What you should do:
Where the records below show a line containing "western.csv: [218,525,265,584] ->", start copying; end with the line containing "Plan 166: [529,348,553,367]", and copy it too.

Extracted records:

= Beginning of Section =

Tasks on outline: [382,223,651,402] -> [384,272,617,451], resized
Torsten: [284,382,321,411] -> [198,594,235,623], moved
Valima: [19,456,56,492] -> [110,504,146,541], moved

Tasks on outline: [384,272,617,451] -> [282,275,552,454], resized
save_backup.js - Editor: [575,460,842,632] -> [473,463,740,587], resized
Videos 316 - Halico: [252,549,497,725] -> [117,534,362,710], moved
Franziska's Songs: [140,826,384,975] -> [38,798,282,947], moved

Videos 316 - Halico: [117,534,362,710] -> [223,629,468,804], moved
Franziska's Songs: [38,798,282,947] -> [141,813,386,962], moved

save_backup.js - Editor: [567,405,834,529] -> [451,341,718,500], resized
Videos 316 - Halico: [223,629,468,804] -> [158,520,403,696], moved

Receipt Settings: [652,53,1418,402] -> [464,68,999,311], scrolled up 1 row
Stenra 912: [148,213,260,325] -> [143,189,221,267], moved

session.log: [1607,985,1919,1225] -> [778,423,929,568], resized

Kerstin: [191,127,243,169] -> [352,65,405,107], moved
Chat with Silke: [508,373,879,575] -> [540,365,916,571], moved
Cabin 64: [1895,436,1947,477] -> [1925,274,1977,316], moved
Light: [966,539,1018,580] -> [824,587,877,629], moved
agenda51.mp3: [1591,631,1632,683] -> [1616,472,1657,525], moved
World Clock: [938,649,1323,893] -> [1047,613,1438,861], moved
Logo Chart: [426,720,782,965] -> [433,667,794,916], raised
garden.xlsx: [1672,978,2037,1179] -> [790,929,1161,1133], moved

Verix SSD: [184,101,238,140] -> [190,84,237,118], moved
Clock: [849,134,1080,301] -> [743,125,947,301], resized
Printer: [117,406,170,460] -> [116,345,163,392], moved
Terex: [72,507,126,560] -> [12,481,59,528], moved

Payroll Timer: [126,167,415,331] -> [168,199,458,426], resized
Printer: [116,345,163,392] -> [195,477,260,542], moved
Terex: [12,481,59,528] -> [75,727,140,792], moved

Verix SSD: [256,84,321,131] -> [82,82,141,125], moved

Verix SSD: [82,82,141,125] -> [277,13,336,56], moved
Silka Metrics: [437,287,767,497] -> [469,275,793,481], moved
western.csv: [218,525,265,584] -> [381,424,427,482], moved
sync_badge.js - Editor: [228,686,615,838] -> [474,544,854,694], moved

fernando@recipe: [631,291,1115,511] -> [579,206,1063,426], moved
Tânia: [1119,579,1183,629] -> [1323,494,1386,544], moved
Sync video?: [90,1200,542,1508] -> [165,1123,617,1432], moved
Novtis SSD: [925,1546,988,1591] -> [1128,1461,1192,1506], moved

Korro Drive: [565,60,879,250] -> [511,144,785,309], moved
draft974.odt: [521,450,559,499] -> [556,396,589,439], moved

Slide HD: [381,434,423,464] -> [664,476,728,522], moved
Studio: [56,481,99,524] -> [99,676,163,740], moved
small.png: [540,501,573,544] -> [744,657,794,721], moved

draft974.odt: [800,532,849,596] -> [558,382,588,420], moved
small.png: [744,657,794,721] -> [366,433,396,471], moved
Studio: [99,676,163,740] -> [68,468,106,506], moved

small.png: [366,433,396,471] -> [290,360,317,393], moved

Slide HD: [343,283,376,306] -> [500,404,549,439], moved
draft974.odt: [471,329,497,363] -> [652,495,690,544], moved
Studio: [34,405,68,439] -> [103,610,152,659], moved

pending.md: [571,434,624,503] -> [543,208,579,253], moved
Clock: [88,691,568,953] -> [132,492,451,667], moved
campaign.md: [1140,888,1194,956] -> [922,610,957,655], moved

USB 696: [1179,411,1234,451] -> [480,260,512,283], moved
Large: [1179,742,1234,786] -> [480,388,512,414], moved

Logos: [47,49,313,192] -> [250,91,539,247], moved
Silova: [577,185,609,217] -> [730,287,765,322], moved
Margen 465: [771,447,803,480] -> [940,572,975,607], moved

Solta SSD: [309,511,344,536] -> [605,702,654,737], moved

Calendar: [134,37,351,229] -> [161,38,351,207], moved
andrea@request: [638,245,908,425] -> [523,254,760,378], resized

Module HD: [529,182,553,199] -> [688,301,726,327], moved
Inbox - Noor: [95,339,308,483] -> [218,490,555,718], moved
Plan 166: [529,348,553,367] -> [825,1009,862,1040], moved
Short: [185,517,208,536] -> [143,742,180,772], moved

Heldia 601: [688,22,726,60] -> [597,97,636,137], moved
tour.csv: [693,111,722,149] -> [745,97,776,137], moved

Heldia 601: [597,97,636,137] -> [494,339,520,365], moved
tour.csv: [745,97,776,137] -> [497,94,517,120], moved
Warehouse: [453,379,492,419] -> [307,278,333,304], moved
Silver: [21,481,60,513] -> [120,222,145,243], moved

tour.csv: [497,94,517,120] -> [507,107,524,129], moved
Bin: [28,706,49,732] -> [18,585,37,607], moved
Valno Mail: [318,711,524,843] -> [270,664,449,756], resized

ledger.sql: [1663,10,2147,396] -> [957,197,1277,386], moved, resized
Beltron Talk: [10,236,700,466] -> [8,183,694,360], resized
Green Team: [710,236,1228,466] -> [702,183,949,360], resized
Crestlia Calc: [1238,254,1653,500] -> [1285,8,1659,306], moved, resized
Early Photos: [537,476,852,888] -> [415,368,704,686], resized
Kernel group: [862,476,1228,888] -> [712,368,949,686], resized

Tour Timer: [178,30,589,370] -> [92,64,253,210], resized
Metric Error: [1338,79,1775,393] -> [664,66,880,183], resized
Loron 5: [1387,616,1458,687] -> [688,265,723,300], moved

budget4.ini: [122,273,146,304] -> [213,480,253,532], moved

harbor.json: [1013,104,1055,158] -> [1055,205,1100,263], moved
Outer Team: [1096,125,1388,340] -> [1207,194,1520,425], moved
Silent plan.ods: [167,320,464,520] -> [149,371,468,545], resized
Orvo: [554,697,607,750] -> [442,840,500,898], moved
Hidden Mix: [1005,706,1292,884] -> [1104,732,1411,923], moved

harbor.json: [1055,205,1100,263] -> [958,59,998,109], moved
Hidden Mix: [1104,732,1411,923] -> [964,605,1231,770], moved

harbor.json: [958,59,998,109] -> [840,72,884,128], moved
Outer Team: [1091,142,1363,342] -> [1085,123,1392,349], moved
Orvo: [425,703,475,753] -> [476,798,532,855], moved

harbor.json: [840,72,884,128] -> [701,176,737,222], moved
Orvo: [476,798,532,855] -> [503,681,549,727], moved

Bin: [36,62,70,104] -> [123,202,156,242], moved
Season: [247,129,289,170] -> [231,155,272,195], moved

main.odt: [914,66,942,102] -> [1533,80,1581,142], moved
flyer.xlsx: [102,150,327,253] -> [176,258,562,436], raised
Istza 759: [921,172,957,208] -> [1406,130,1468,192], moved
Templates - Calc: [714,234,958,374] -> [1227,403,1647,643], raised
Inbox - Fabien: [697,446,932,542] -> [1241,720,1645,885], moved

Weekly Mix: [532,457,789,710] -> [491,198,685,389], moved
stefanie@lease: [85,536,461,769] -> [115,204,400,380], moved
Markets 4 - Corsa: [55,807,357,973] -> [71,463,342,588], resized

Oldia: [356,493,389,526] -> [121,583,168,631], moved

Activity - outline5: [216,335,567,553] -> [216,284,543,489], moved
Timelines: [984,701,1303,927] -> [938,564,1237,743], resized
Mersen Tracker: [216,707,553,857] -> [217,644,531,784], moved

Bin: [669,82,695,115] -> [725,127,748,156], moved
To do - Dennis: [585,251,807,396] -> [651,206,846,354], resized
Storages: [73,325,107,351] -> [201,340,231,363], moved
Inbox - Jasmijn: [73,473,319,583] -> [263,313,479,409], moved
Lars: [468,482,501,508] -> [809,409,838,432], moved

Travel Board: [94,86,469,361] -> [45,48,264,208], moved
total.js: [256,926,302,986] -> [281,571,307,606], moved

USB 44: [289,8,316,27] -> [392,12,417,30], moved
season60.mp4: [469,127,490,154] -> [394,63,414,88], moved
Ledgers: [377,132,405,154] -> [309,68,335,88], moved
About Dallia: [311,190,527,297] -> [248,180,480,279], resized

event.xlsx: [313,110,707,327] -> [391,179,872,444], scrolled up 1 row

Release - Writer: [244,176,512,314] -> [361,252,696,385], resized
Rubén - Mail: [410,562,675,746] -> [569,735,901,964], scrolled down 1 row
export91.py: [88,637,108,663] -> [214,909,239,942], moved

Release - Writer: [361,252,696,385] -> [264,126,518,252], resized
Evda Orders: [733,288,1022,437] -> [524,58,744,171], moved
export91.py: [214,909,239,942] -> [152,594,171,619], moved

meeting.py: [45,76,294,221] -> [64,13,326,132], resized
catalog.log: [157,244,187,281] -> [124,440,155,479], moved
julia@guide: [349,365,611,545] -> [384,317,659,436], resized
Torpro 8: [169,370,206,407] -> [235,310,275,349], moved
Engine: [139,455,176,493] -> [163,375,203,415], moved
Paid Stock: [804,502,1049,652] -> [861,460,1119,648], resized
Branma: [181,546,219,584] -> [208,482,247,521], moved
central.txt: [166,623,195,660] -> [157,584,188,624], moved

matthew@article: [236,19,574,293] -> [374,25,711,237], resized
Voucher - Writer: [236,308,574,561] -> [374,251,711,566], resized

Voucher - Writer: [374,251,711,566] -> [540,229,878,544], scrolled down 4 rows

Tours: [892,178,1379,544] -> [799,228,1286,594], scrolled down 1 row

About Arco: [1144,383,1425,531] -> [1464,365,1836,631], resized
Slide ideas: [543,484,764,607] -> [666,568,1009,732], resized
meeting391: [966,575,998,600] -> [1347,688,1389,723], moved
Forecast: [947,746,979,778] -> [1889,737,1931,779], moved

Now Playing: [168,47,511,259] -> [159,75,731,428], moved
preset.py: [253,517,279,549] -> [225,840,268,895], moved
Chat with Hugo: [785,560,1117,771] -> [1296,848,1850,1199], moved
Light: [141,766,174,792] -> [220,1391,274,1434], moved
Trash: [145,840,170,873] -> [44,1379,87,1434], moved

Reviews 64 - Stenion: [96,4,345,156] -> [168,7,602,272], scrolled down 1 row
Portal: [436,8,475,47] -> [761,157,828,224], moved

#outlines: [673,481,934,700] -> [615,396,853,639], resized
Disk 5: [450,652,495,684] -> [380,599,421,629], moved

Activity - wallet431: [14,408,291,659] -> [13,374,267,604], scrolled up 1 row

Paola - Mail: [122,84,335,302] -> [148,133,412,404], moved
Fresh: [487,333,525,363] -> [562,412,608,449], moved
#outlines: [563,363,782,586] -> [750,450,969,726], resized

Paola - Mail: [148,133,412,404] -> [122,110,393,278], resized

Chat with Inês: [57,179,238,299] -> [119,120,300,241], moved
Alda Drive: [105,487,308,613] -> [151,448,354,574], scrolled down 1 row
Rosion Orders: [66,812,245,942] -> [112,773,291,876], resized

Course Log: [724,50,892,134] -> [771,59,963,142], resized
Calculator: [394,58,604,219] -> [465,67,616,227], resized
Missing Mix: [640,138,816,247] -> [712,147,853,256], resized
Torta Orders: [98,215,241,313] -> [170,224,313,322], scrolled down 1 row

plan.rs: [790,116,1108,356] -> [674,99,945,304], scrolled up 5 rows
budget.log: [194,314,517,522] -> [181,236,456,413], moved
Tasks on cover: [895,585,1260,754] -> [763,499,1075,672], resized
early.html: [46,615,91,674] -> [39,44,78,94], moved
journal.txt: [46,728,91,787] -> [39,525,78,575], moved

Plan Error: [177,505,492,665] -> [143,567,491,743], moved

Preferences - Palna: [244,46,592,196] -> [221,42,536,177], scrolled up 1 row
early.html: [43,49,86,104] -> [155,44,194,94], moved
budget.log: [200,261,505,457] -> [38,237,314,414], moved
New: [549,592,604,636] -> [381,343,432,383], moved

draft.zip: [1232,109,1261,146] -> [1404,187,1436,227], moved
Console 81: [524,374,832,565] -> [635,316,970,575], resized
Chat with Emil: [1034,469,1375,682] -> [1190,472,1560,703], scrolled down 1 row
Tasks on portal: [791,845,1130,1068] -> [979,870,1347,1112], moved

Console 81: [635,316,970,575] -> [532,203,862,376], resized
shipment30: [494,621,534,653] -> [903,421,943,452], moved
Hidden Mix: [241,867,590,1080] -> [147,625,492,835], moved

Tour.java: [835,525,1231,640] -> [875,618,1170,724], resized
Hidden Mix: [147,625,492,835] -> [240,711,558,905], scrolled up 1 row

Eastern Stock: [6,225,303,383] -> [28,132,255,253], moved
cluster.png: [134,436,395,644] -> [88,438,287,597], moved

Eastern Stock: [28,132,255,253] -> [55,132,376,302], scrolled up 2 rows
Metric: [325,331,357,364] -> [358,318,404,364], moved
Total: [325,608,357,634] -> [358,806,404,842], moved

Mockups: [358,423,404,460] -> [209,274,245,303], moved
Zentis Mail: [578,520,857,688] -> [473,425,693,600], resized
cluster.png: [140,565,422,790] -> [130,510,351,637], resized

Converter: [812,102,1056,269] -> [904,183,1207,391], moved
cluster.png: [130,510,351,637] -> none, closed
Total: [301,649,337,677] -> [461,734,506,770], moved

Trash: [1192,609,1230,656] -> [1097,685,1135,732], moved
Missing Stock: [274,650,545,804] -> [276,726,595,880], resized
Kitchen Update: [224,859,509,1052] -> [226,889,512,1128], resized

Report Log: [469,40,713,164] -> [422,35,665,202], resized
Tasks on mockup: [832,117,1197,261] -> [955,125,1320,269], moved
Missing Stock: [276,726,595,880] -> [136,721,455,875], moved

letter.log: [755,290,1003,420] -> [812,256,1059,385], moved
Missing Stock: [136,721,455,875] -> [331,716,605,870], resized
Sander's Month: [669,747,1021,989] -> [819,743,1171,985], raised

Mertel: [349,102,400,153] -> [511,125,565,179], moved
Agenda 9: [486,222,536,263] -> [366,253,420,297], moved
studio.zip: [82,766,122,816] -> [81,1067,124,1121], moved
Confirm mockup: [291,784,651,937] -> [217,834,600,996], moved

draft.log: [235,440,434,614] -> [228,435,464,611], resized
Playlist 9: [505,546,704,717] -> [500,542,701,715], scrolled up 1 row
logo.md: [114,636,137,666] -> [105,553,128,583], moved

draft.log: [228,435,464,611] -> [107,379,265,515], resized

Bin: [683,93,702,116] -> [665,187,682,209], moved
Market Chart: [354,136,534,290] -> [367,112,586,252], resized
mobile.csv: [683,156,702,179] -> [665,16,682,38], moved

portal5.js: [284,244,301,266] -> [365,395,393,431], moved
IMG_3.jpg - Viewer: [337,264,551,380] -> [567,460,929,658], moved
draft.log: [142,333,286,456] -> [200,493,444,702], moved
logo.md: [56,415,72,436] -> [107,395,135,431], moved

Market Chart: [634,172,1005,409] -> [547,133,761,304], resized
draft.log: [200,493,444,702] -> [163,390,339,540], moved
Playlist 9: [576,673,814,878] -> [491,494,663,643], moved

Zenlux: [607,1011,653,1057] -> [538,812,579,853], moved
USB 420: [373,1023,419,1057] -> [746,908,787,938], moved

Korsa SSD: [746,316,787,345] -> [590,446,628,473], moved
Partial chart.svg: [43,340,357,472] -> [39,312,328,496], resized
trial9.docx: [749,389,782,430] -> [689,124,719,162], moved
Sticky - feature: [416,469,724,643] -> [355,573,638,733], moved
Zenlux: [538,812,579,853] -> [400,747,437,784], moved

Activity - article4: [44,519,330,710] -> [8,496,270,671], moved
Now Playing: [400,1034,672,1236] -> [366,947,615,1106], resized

= End of Section =

Answer for the task:
western.csv: [218,525,265,584] -> [381,424,427,482], moved
sync_badge.js - Editor: [228,686,615,838] -> [474,544,854,694], moved

fernando@recipe: [631,291,1115,511] -> [579,206,1063,426], moved
Tânia: [1119,579,1183,629] -> [1323,494,1386,544], moved
Sync video?: [90,1200,542,1508] -> [165,1123,617,1432], moved
Novtis SSD: [925,1546,988,1591] -> [1128,1461,1192,1506], moved

Korro Drive: [565,60,879,250] -> [511,144,785,309], moved
draft974.odt: [521,450,559,499] -> [556,396,589,439], moved

Slide HD: [381,434,423,464] -> [664,476,728,522], moved
Studio: [56,481,99,524] -> [99,676,163,740], moved
small.png: [540,501,573,544] -> [744,657,794,721], moved

draft974.odt: [800,532,849,596] -> [558,382,588,420], moved
small.png: [744,657,794,721] -> [366,433,396,471], moved
Studio: [99,676,163,740] -> [68,468,106,506], moved

small.png: [366,433,396,471] -> [290,360,317,393], moved

Slide HD: [343,283,376,306] -> [500,404,549,439], moved
draft974.odt: [471,329,497,363] -> [652,495,690,544], moved
Studio: [34,405,68,439] -> [103,610,152,659], moved

pending.md: [571,434,624,503] -> [543,208,579,253], moved
Clock: [88,691,568,953] -> [132,492,451,667], moved
campaign.md: [1140,888,1194,956] -> [922,610,957,655], moved

USB 696: [1179,411,1234,451] -> [480,260,512,283], moved
Large: [1179,742,1234,786] -> [480,388,512,414], moved

Logos: [47,49,313,192] -> [250,91,539,247], moved
Silova: [577,185,609,217] -> [730,287,765,322], moved
Margen 465: [771,447,803,480] -> [940,572,975,607], moved

Solta SSD: [309,511,344,536] -> [605,702,654,737], moved

Calendar: [134,37,351,229] -> [161,38,351,207], moved
andrea@request: [638,245,908,425] -> [523,254,760,378], resized

Module HD: [529,182,553,199] -> [688,301,726,327], moved
Inbox - Noor: [95,339,308,483] -> [218,490,555,718], moved
Plan 166: [529,348,553,367] -> [825,1009,862,1040], moved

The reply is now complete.